+++ Collected material +++

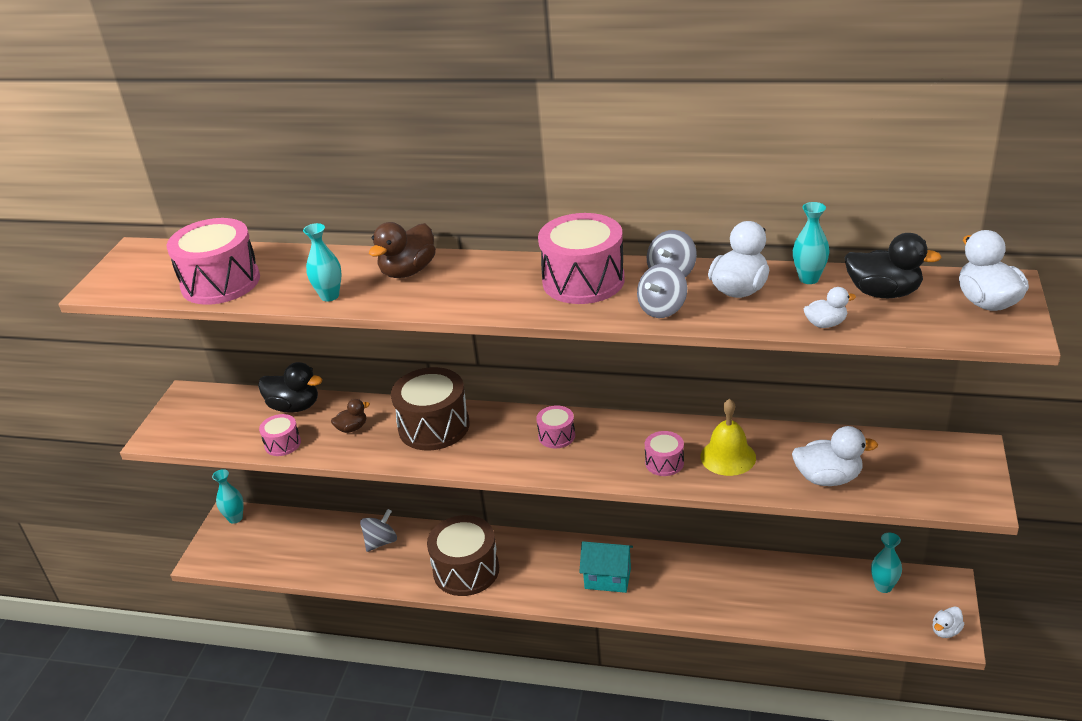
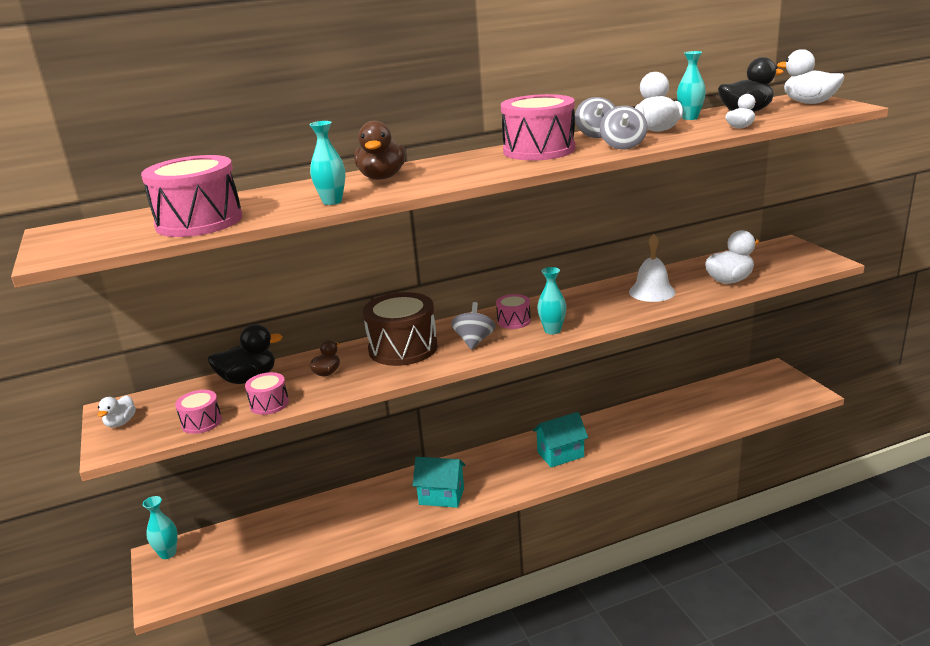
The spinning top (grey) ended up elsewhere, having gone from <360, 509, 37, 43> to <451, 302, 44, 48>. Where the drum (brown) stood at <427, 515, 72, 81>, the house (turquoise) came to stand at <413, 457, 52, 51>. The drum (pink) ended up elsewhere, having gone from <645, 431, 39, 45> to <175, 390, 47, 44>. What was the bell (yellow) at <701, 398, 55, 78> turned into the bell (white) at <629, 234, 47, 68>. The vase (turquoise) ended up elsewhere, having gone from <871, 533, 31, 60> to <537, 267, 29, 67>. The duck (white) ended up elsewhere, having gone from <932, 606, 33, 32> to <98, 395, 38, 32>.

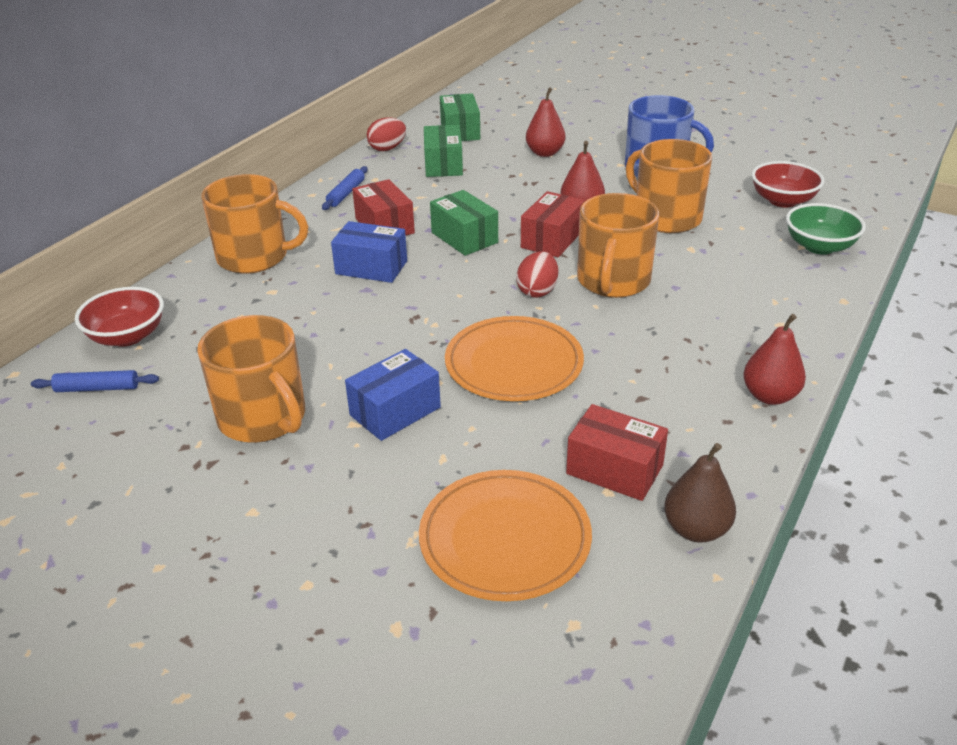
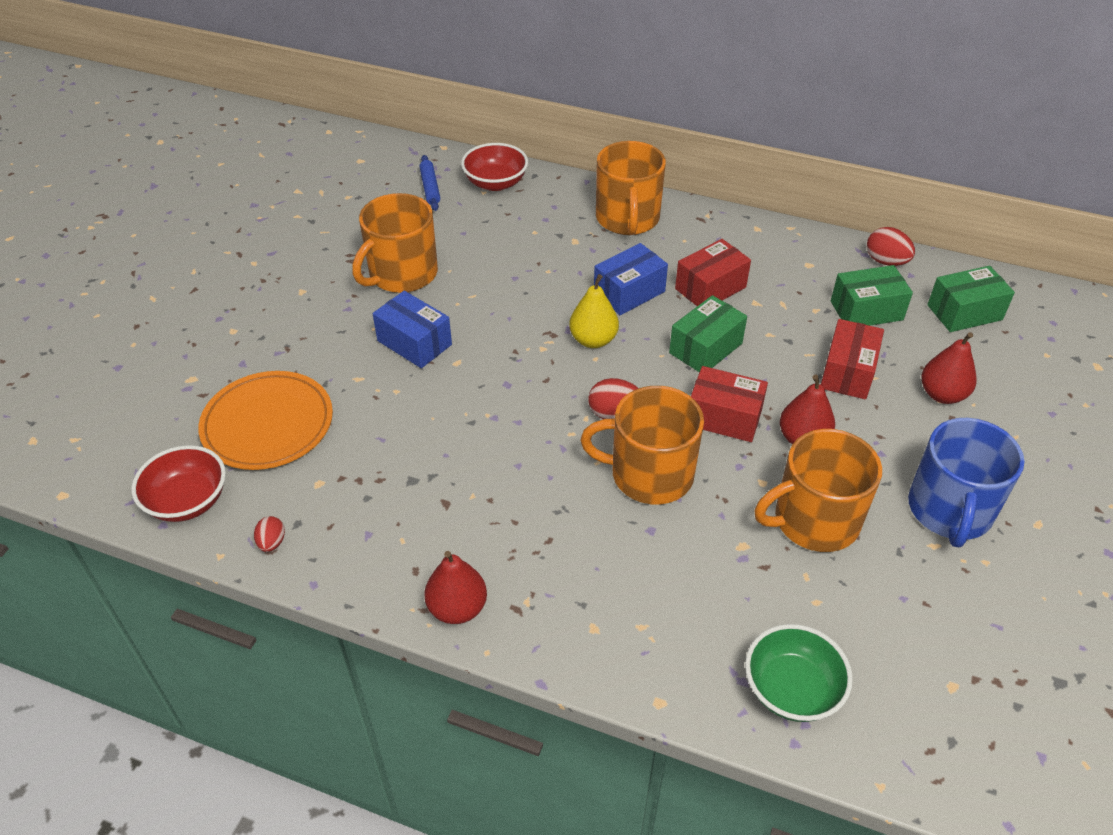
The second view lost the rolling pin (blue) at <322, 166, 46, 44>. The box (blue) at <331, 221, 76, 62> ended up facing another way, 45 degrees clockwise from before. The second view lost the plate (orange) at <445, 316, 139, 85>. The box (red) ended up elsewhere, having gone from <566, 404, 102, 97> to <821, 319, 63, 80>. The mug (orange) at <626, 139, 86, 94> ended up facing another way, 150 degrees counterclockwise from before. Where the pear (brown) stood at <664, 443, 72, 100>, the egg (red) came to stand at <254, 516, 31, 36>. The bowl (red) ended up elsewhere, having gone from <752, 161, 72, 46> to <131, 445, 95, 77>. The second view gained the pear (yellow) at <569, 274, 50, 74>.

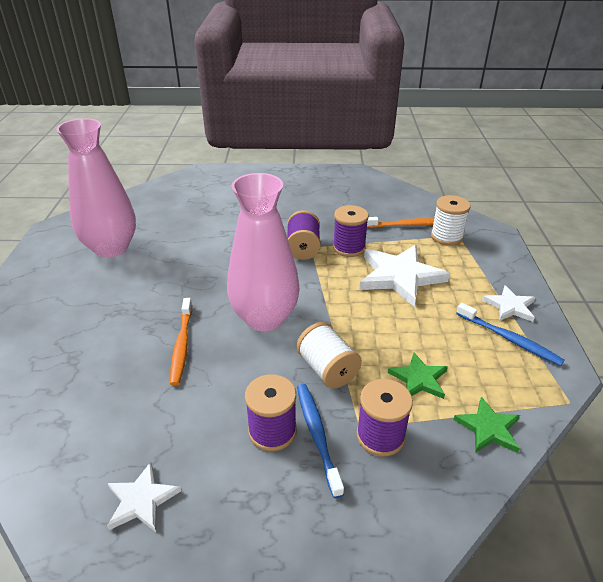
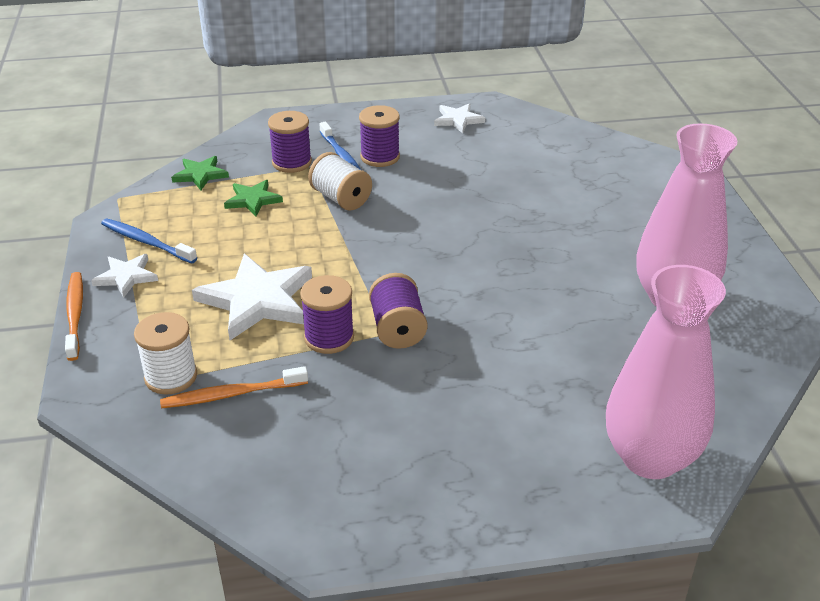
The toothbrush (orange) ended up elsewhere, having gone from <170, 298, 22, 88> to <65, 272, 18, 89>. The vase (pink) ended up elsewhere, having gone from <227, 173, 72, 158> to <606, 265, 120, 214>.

+++

» **Work task**
Leaving the pictures aside, repeat the data above exactly.

» **Solved exercise**
The spinning top (grey) ended up elsewhere, having gone from <360, 509, 37, 43> to <451, 302, 44, 48>. Where the drum (brown) stood at <427, 515, 72, 81>, the house (turquoise) came to stand at <413, 457, 52, 51>. The drum (pink) ended up elsewhere, having gone from <645, 431, 39, 45> to <175, 390, 47, 44>. What was the bell (yellow) at <701, 398, 55, 78> turned into the bell (white) at <629, 234, 47, 68>. The vase (turquoise) ended up elsewhere, having gone from <871, 533, 31, 60> to <537, 267, 29, 67>. The duck (white) ended up elsewhere, having gone from <932, 606, 33, 32> to <98, 395, 38, 32>.

The second view lost the rolling pin (blue) at <322, 166, 46, 44>. The box (blue) at <331, 221, 76, 62> ended up facing another way, 45 degrees clockwise from before. The second view lost the plate (orange) at <445, 316, 139, 85>. The box (red) ended up elsewhere, having gone from <566, 404, 102, 97> to <821, 319, 63, 80>. The mug (orange) at <626, 139, 86, 94> ended up facing another way, 150 degrees counterclockwise from before. Where the pear (brown) stood at <664, 443, 72, 100>, the egg (red) came to stand at <254, 516, 31, 36>. The bowl (red) ended up elsewhere, having gone from <752, 161, 72, 46> to <131, 445, 95, 77>. The second view gained the pear (yellow) at <569, 274, 50, 74>.

The toothbrush (orange) ended up elsewhere, having gone from <170, 298, 22, 88> to <65, 272, 18, 89>. The vase (pink) ended up elsewhere, having gone from <227, 173, 72, 158> to <606, 265, 120, 214>.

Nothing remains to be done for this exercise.